Work to complete: Please retype exactly the lines from the one containing "R122: 6.2k (GND, VN) -> 6.2k (VC, VN)" through the end of the records, leaving out the pictures.

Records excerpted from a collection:
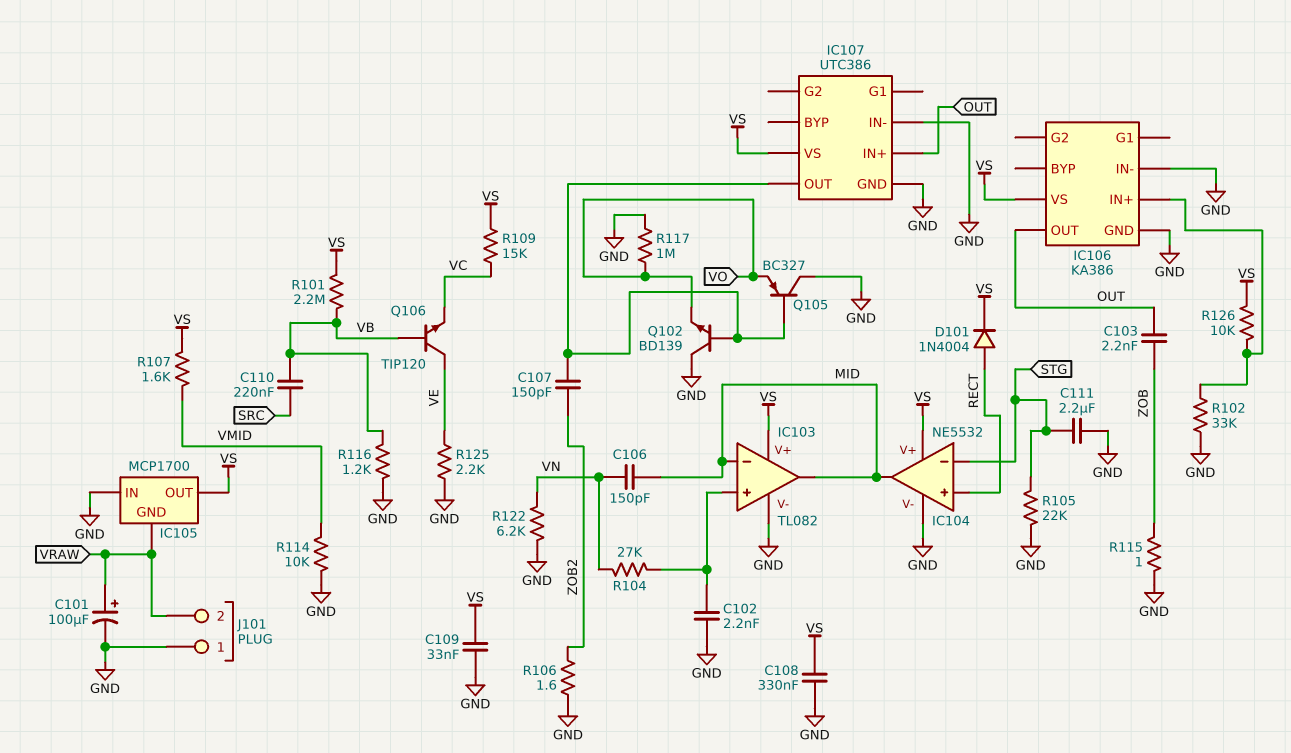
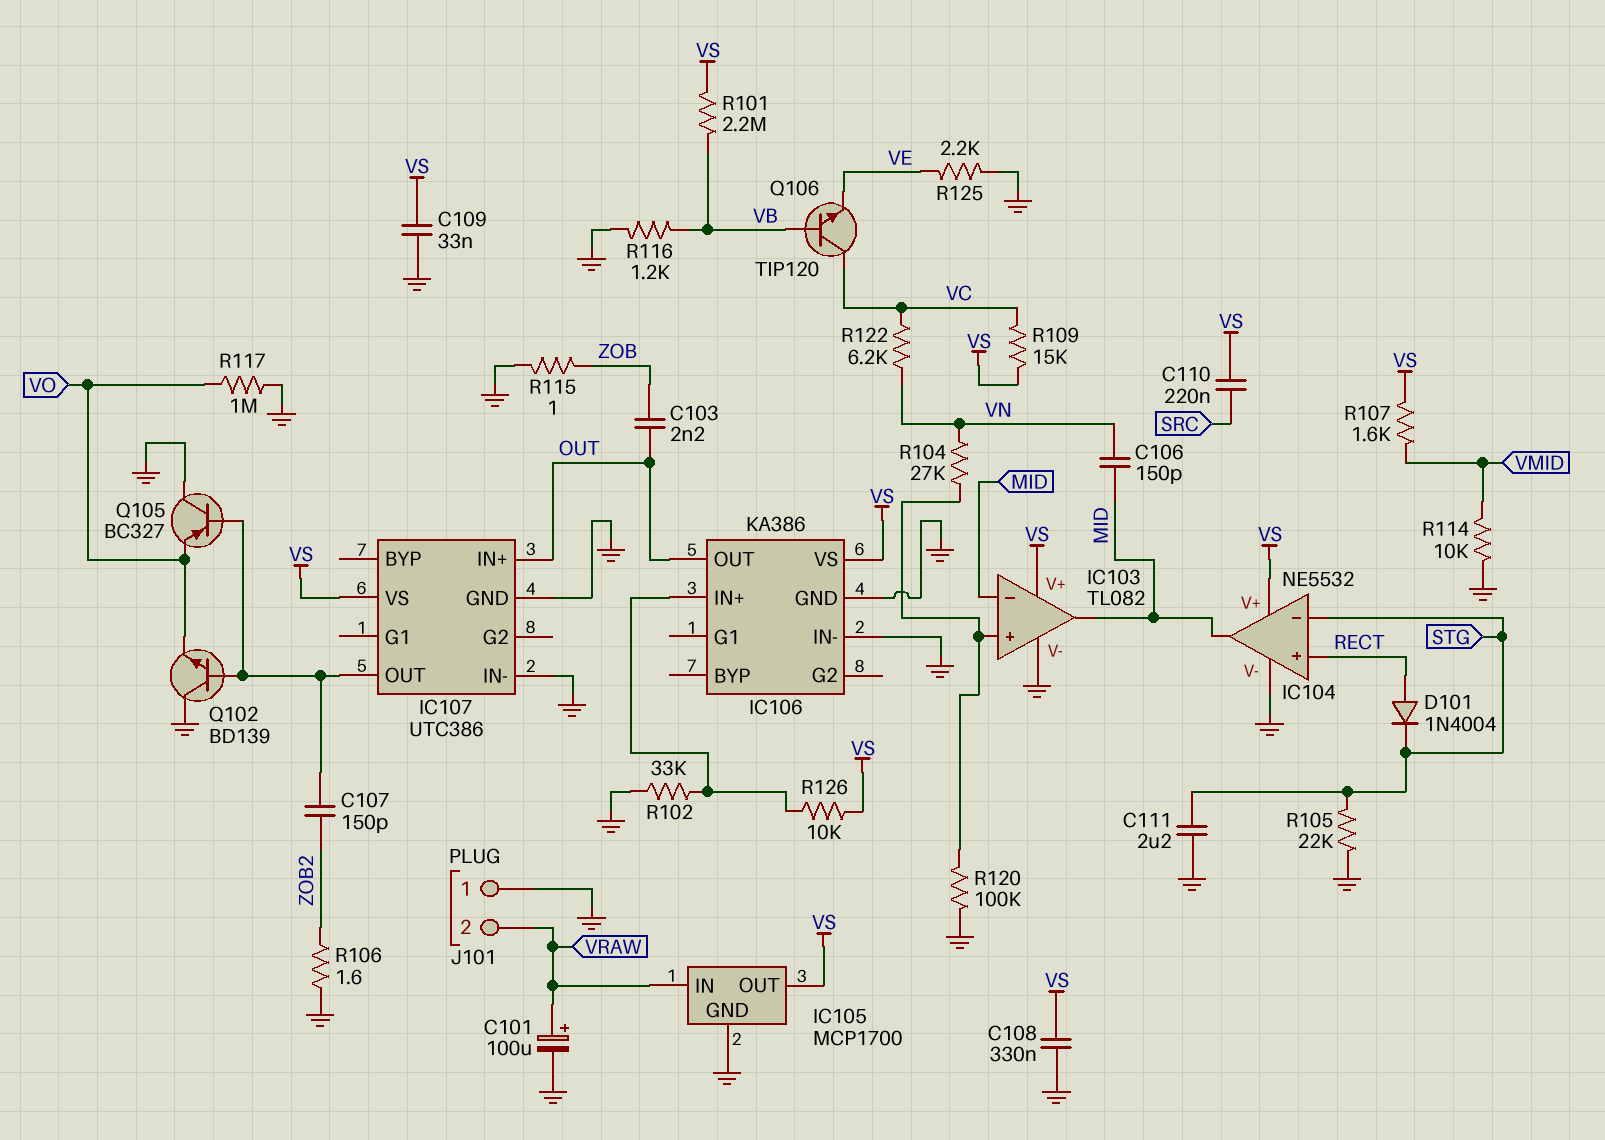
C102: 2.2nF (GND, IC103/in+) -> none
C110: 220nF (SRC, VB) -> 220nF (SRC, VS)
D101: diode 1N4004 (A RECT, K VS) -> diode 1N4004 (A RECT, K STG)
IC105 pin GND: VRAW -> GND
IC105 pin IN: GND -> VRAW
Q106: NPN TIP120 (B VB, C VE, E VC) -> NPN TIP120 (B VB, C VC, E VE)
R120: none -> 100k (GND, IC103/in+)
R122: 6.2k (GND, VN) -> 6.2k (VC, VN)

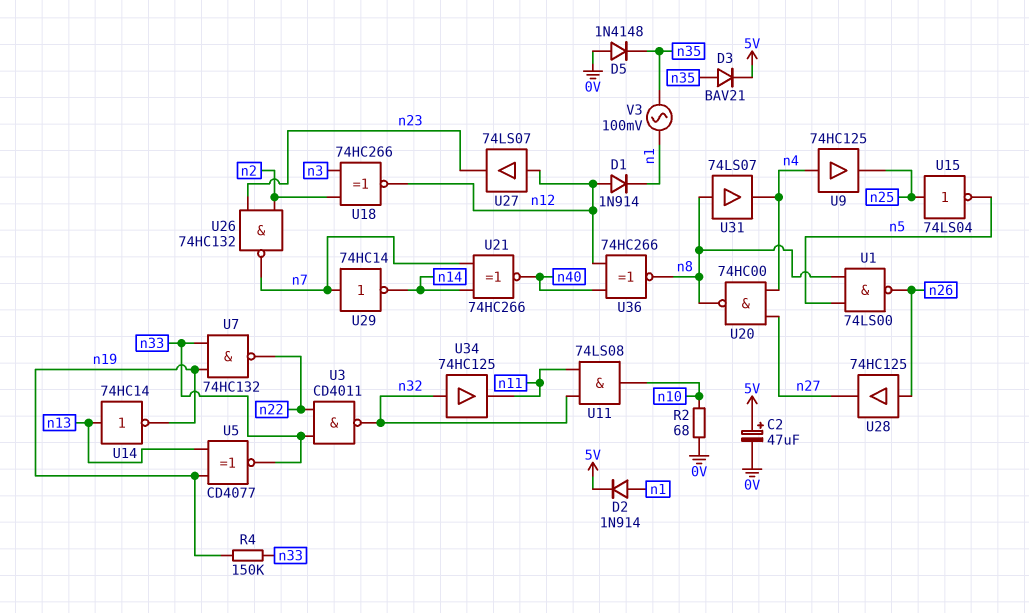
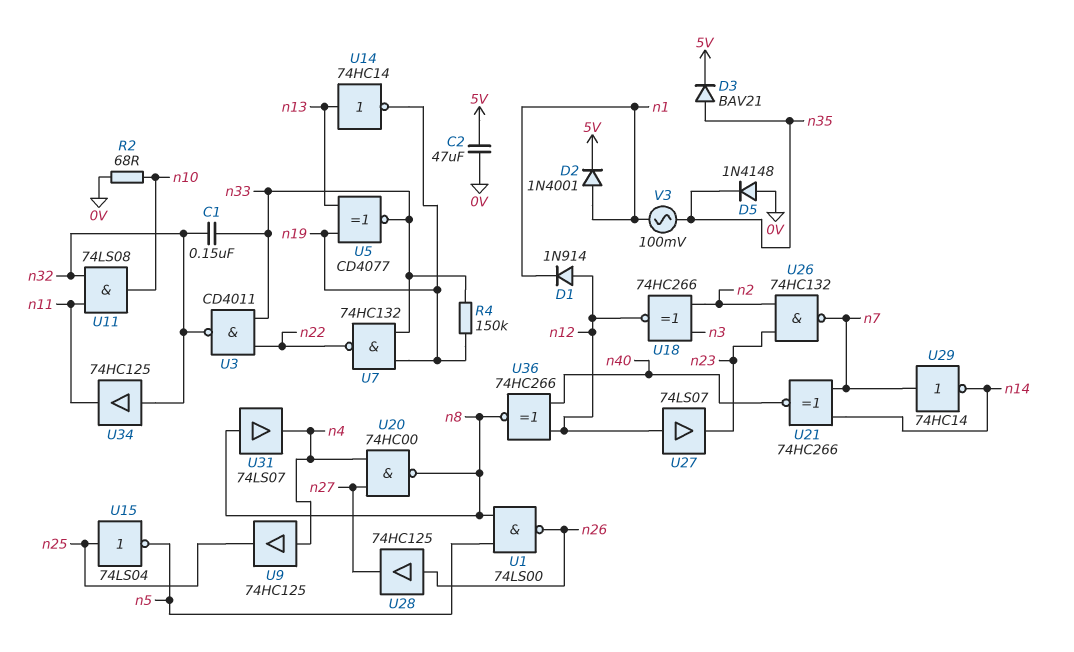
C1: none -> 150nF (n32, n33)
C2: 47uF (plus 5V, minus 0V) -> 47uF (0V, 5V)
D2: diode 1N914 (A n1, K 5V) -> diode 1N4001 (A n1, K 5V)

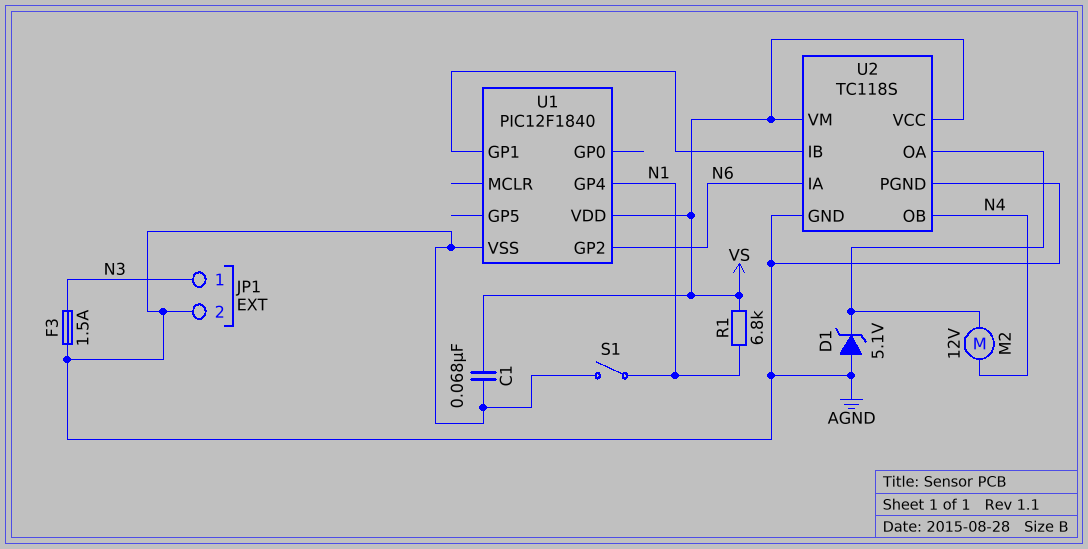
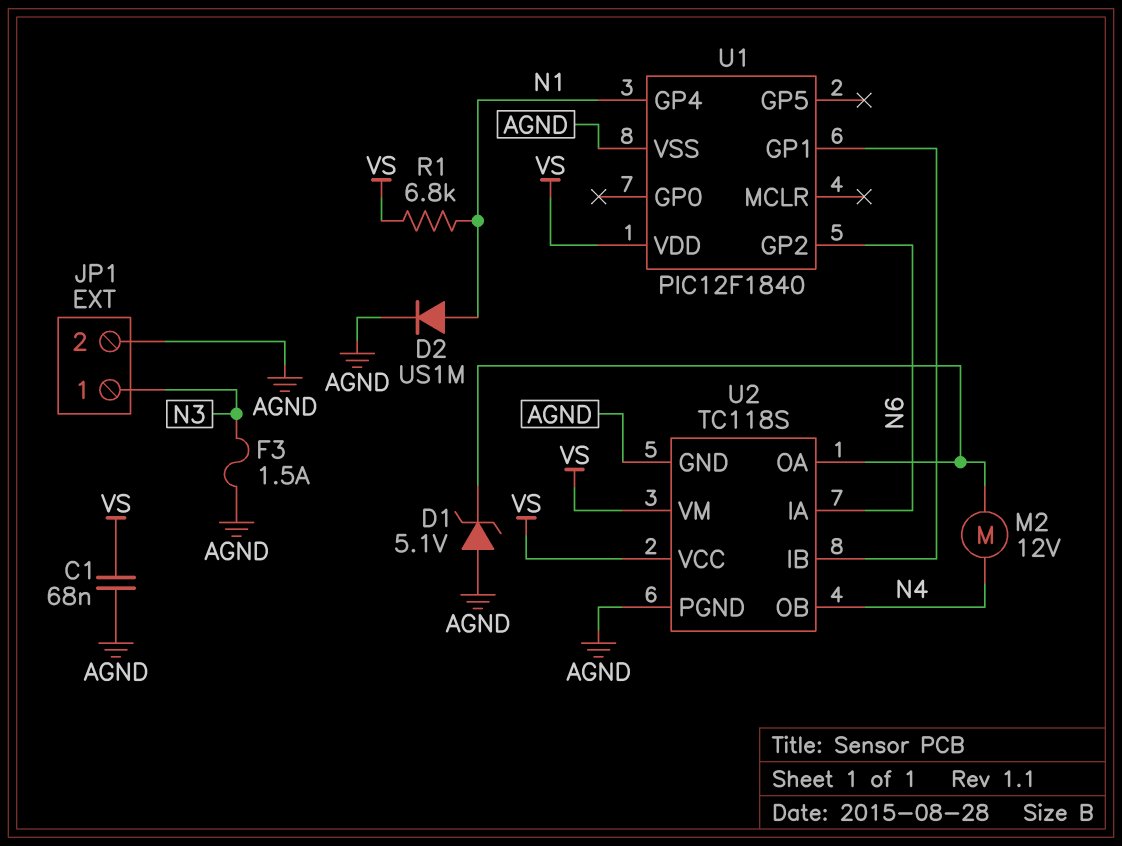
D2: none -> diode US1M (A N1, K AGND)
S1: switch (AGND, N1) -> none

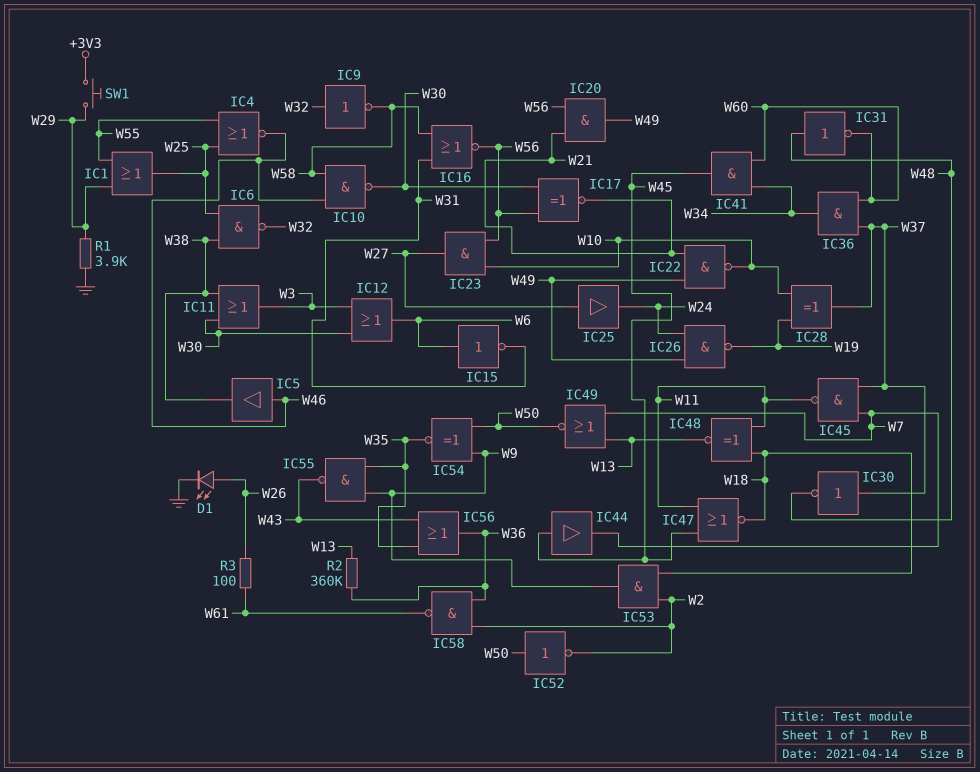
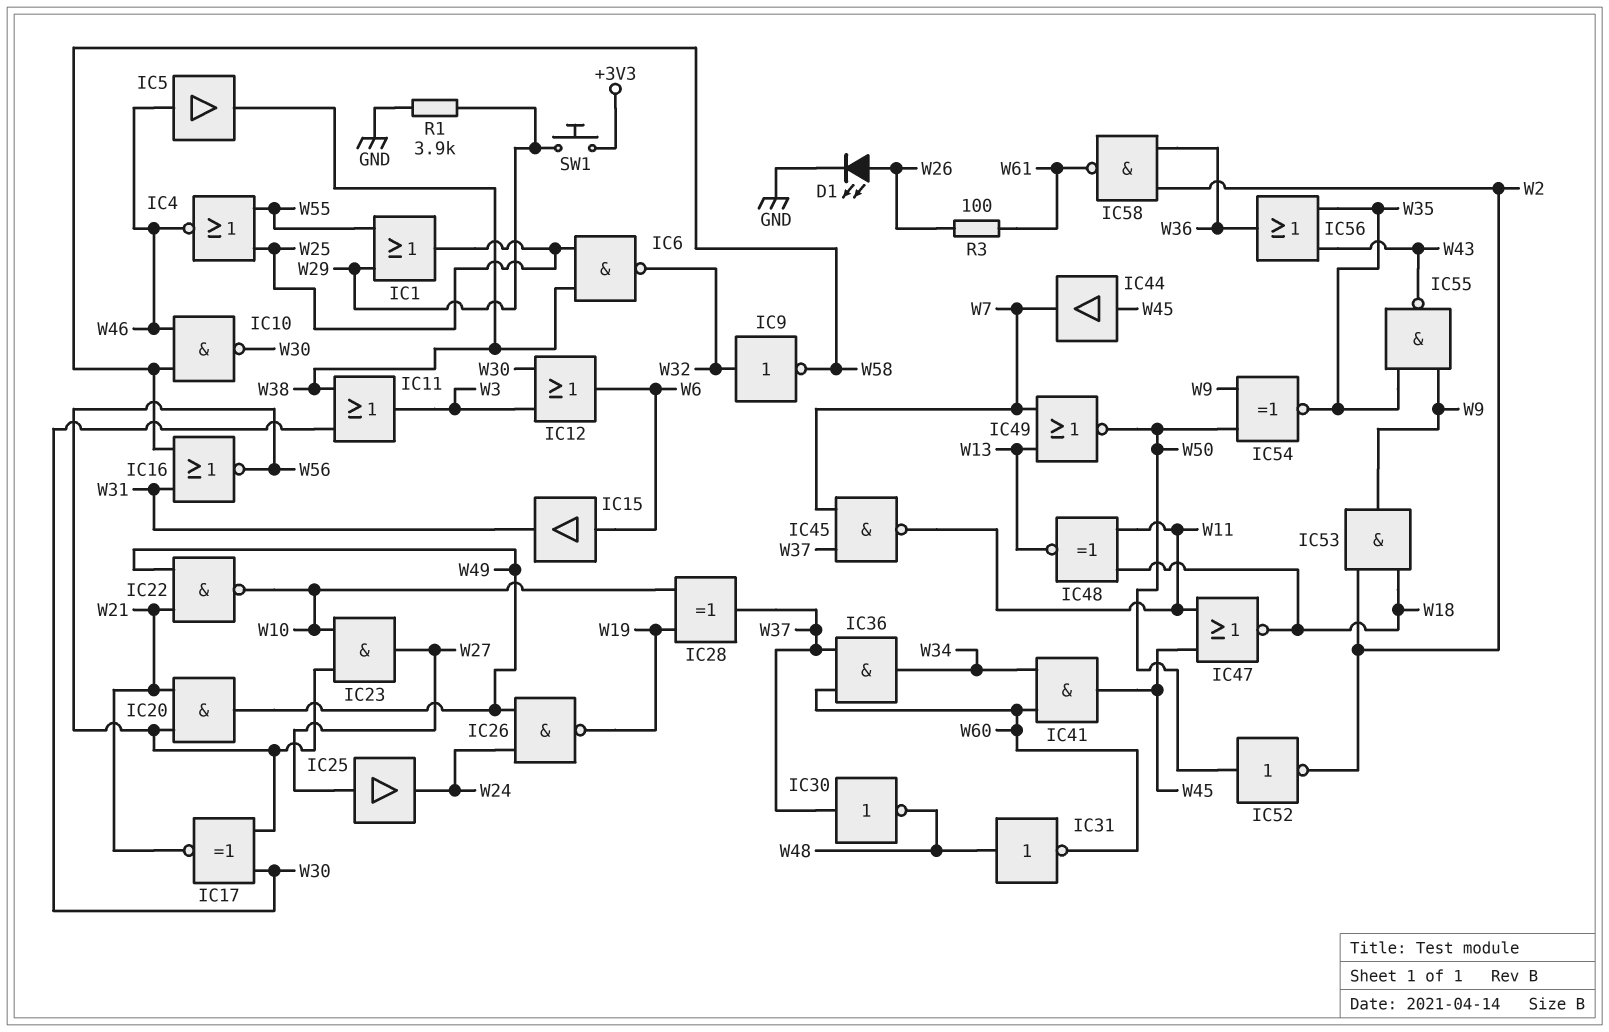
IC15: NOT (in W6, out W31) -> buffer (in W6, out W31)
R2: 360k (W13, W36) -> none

Response area:
R122: 6.2k (GND, VN) -> 6.2k (VC, VN)

C1: none -> 150nF (n32, n33)
C2: 47uF (plus 5V, minus 0V) -> 47uF (0V, 5V)
D2: diode 1N914 (A n1, K 5V) -> diode 1N4001 (A n1, K 5V)

D2: none -> diode US1M (A N1, K AGND)
S1: switch (AGND, N1) -> none

IC15: NOT (in W6, out W31) -> buffer (in W6, out W31)
R2: 360k (W13, W36) -> none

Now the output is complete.